MATERIAL TO PROCESS:
>>>>>
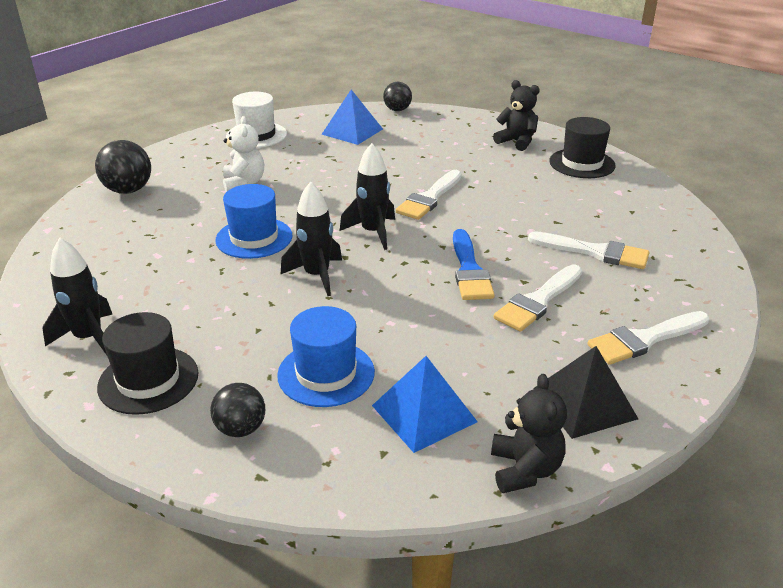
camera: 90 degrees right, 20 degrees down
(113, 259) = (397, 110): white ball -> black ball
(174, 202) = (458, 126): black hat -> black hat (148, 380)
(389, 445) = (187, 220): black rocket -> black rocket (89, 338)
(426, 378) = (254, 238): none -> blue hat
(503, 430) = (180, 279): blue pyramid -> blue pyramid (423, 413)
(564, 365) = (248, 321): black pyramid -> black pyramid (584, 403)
<<<<<
ABOUT THIS TASK: Nothing but the pictures should be left out when the material above is copied.

PROBLEM SOLUTION:
camera: 90 degrees right, 20 degrees down
(113, 259) = (397, 110): white ball -> black ball
(174, 202) = (458, 126): black hat -> black hat (148, 380)
(389, 445) = (187, 220): black rocket -> black rocket (89, 338)
(426, 378) = (254, 238): none -> blue hat
(503, 430) = (180, 279): blue pyramid -> blue pyramid (423, 413)
(564, 365) = (248, 321): black pyramid -> black pyramid (584, 403)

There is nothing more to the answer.